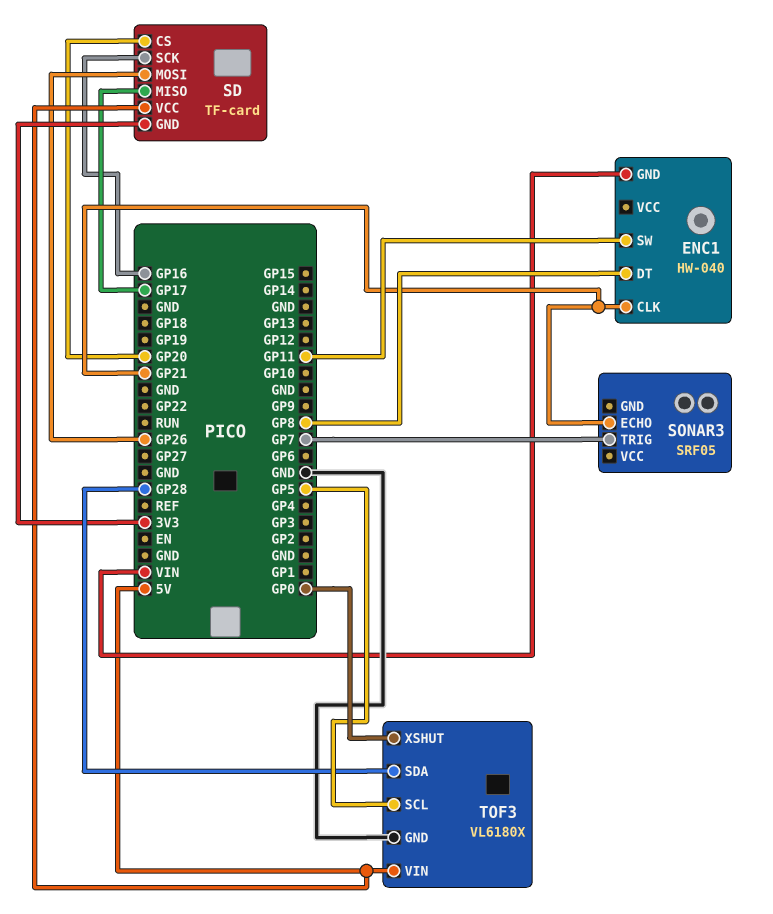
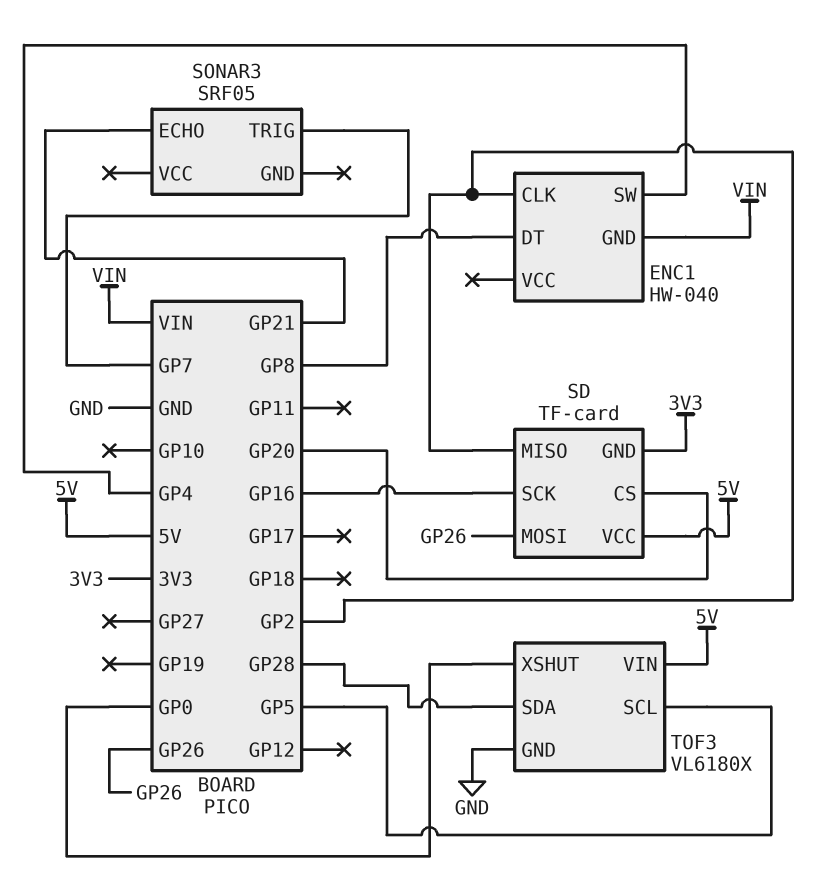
ENC1 pin CLK: GP21 -> GP2
ENC1 pin SW: GP11 -> GP4
SD pin MISO: GP17 -> GP2

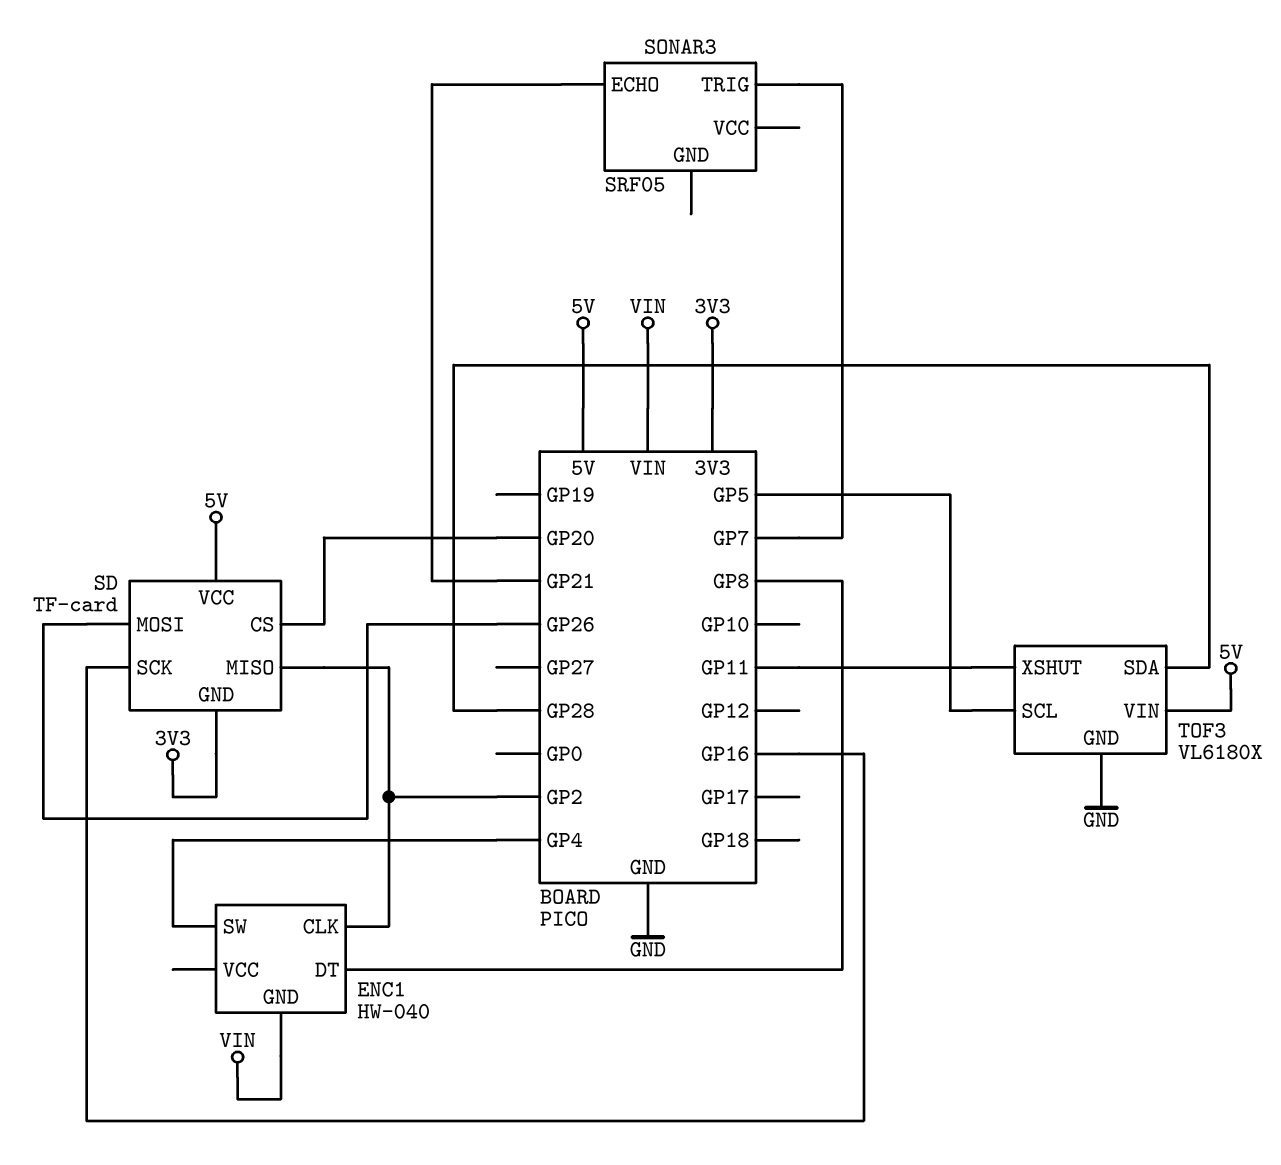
TOF3 pin XSHUT: GP0 -> GP11

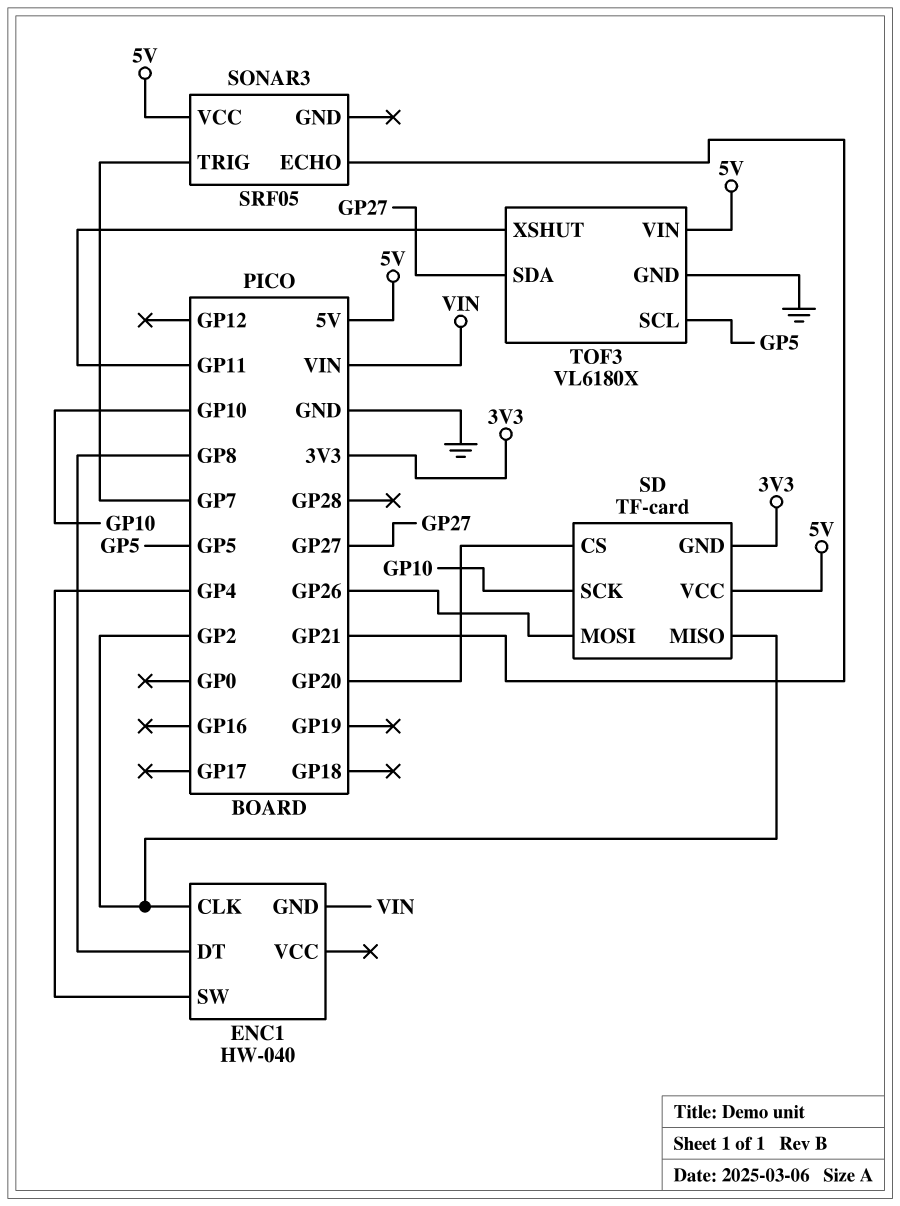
SD pin SCK: GP16 -> GP10
SONAR3 pin VCC: none -> 5V
TOF3 pin SDA: GP28 -> GP27

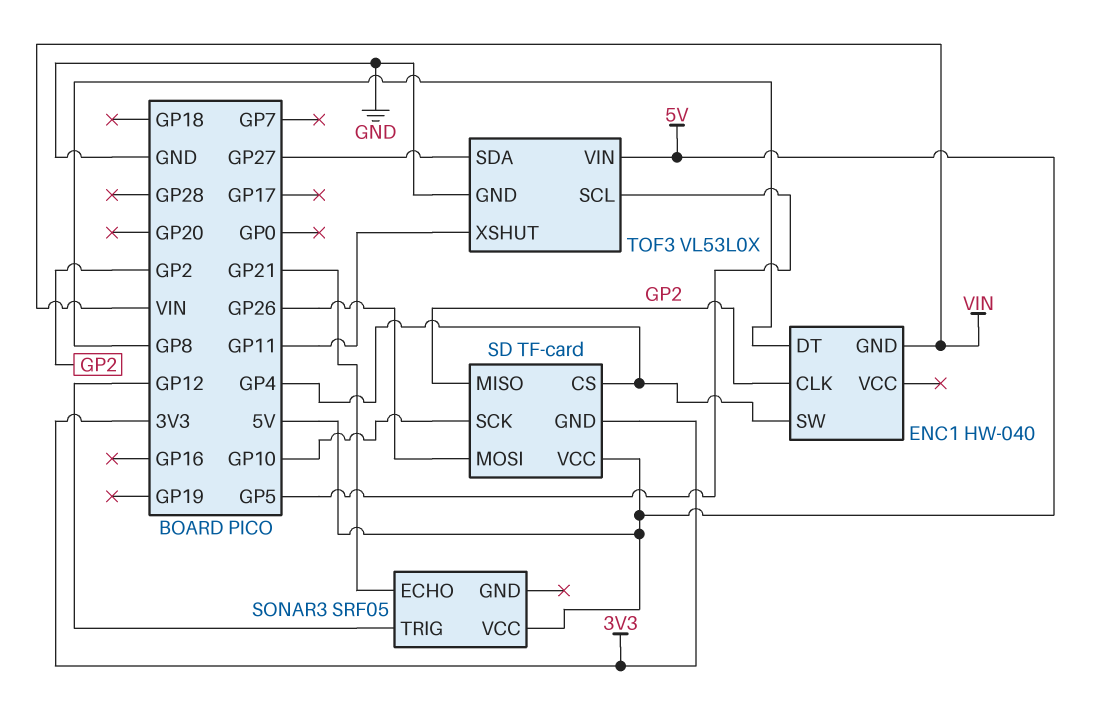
SD pin CS: GP20 -> GP4
SONAR3 pin TRIG: GP7 -> GP12
TOF3: VL6180X -> VL53L0X

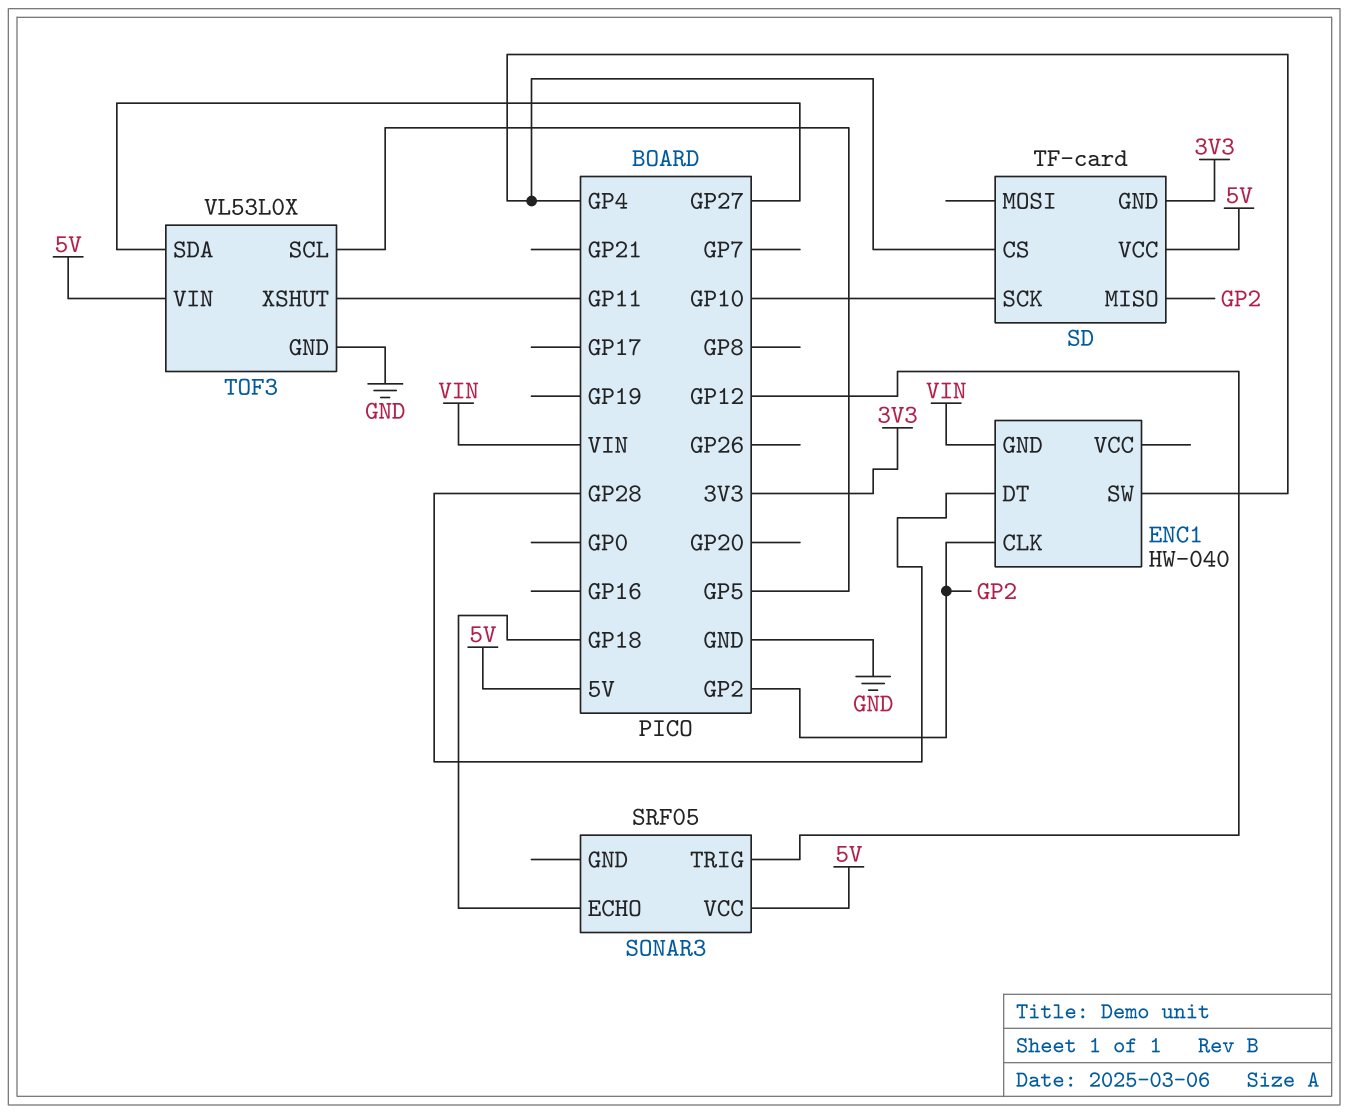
ENC1 pin DT: GP8 -> GP28
SD pin MOSI: GP26 -> none
SONAR3 pin ECHO: GP21 -> GP18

───

Would you set down every line of the data above exactly, skipping the pictures?

▶ **TASK ANSWER**
ENC1 pin CLK: GP21 -> GP2
ENC1 pin SW: GP11 -> GP4
SD pin MISO: GP17 -> GP2

TOF3 pin XSHUT: GP0 -> GP11

SD pin SCK: GP16 -> GP10
SONAR3 pin VCC: none -> 5V
TOF3 pin SDA: GP28 -> GP27

SD pin CS: GP20 -> GP4
SONAR3 pin TRIG: GP7 -> GP12
TOF3: VL6180X -> VL53L0X

ENC1 pin DT: GP8 -> GP28
SD pin MOSI: GP26 -> none
SONAR3 pin ECHO: GP21 -> GP18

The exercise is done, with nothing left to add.